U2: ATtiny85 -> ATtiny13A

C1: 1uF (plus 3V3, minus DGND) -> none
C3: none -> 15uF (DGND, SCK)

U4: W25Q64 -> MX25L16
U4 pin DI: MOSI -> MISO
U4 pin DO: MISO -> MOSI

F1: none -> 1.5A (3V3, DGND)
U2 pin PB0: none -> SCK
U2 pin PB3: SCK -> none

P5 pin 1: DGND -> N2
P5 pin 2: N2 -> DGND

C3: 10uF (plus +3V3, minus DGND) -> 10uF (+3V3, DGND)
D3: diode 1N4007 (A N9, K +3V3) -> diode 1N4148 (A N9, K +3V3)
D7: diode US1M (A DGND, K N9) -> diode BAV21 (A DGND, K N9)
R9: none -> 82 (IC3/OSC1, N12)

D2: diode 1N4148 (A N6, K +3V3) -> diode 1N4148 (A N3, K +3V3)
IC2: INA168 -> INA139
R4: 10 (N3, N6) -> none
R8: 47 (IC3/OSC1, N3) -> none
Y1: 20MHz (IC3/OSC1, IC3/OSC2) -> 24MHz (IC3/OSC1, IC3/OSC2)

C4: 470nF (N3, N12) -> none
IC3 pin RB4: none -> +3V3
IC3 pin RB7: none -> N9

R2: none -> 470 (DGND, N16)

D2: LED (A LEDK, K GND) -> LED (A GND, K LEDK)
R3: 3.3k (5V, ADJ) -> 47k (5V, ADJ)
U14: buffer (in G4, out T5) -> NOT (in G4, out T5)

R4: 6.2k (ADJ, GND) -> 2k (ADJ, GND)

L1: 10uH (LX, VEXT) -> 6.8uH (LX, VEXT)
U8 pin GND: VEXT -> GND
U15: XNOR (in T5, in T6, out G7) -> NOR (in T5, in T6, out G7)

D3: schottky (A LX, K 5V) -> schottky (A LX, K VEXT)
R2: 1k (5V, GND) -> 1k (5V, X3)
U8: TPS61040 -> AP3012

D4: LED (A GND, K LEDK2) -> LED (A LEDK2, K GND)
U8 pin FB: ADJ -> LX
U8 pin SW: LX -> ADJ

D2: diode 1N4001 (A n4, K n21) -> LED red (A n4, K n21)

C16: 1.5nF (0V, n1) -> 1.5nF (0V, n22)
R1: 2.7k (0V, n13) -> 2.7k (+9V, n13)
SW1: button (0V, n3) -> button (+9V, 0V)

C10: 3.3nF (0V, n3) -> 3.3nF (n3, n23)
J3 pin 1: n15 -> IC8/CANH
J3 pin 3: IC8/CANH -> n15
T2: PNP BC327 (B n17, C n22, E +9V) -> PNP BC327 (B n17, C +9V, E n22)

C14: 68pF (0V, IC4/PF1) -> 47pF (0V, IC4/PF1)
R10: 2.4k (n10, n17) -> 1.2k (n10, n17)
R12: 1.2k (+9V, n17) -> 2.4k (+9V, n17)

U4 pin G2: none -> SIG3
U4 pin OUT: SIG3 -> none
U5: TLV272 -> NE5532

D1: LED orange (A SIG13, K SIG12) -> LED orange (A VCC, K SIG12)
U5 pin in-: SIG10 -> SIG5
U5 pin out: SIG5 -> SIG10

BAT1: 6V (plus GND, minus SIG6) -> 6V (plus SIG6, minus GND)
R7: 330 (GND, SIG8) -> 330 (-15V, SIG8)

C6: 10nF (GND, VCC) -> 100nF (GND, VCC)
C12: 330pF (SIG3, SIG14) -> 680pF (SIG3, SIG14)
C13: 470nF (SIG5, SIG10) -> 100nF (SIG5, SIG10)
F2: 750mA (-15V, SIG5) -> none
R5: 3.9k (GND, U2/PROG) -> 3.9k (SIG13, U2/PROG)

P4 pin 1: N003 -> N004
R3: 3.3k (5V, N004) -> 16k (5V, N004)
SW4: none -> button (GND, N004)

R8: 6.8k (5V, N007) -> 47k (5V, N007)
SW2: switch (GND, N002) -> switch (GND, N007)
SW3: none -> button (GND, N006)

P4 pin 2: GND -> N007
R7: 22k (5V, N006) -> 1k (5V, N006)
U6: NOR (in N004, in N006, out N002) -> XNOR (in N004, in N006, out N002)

━━━━━━━━

Task objective = Print the entries again so that each one matches exactly.

Task result =
U2: ATtiny85 -> ATtiny13A

C1: 1uF (plus 3V3, minus DGND) -> none
C3: none -> 15uF (DGND, SCK)

U4: W25Q64 -> MX25L16
U4 pin DI: MOSI -> MISO
U4 pin DO: MISO -> MOSI

F1: none -> 1.5A (3V3, DGND)
U2 pin PB0: none -> SCK
U2 pin PB3: SCK -> none

P5 pin 1: DGND -> N2
P5 pin 2: N2 -> DGND

C3: 10uF (plus +3V3, minus DGND) -> 10uF (+3V3, DGND)
D3: diode 1N4007 (A N9, K +3V3) -> diode 1N4148 (A N9, K +3V3)
D7: diode US1M (A DGND, K N9) -> diode BAV21 (A DGND, K N9)
R9: none -> 82 (IC3/OSC1, N12)

D2: diode 1N4148 (A N6, K +3V3) -> diode 1N4148 (A N3, K +3V3)
IC2: INA168 -> INA139
R4: 10 (N3, N6) -> none
R8: 47 (IC3/OSC1, N3) -> none
Y1: 20MHz (IC3/OSC1, IC3/OSC2) -> 24MHz (IC3/OSC1, IC3/OSC2)

C4: 470nF (N3, N12) -> none
IC3 pin RB4: none -> +3V3
IC3 pin RB7: none -> N9

R2: none -> 470 (DGND, N16)

D2: LED (A LEDK, K GND) -> LED (A GND, K LEDK)
R3: 3.3k (5V, ADJ) -> 47k (5V, ADJ)
U14: buffer (in G4, out T5) -> NOT (in G4, out T5)

R4: 6.2k (ADJ, GND) -> 2k (ADJ, GND)

L1: 10uH (LX, VEXT) -> 6.8uH (LX, VEXT)
U8 pin GND: VEXT -> GND
U15: XNOR (in T5, in T6, out G7) -> NOR (in T5, in T6, out G7)

D3: schottky (A LX, K 5V) -> schottky (A LX, K VEXT)
R2: 1k (5V, GND) -> 1k (5V, X3)
U8: TPS61040 -> AP3012

D4: LED (A GND, K LEDK2) -> LED (A LEDK2, K GND)
U8 pin FB: ADJ -> LX
U8 pin SW: LX -> ADJ

D2: diode 1N4001 (A n4, K n21) -> LED red (A n4, K n21)

C16: 1.5nF (0V, n1) -> 1.5nF (0V, n22)
R1: 2.7k (0V, n13) -> 2.7k (+9V, n13)
SW1: button (0V, n3) -> button (+9V, 0V)

C10: 3.3nF (0V, n3) -> 3.3nF (n3, n23)
J3 pin 1: n15 -> IC8/CANH
J3 pin 3: IC8/CANH -> n15
T2: PNP BC327 (B n17, C n22, E +9V) -> PNP BC327 (B n17, C +9V, E n22)

C14: 68pF (0V, IC4/PF1) -> 47pF (0V, IC4/PF1)
R10: 2.4k (n10, n17) -> 1.2k (n10, n17)
R12: 1.2k (+9V, n17) -> 2.4k (+9V, n17)

U4 pin G2: none -> SIG3
U4 pin OUT: SIG3 -> none
U5: TLV272 -> NE5532

D1: LED orange (A SIG13, K SIG12) -> LED orange (A VCC, K SIG12)
U5 pin in-: SIG10 -> SIG5
U5 pin out: SIG5 -> SIG10

BAT1: 6V (plus GND, minus SIG6) -> 6V (plus SIG6, minus GND)
R7: 330 (GND, SIG8) -> 330 (-15V, SIG8)

C6: 10nF (GND, VCC) -> 100nF (GND, VCC)
C12: 330pF (SIG3, SIG14) -> 680pF (SIG3, SIG14)
C13: 470nF (SIG5, SIG10) -> 100nF (SIG5, SIG10)
F2: 750mA (-15V, SIG5) -> none
R5: 3.9k (GND, U2/PROG) -> 3.9k (SIG13, U2/PROG)

P4 pin 1: N003 -> N004
R3: 3.3k (5V, N004) -> 16k (5V, N004)
SW4: none -> button (GND, N004)

R8: 6.8k (5V, N007) -> 47k (5V, N007)
SW2: switch (GND, N002) -> switch (GND, N007)
SW3: none -> button (GND, N006)

P4 pin 2: GND -> N007
R7: 22k (5V, N006) -> 1k (5V, N006)
U6: NOR (in N004, in N006, out N002) -> XNOR (in N004, in N006, out N002)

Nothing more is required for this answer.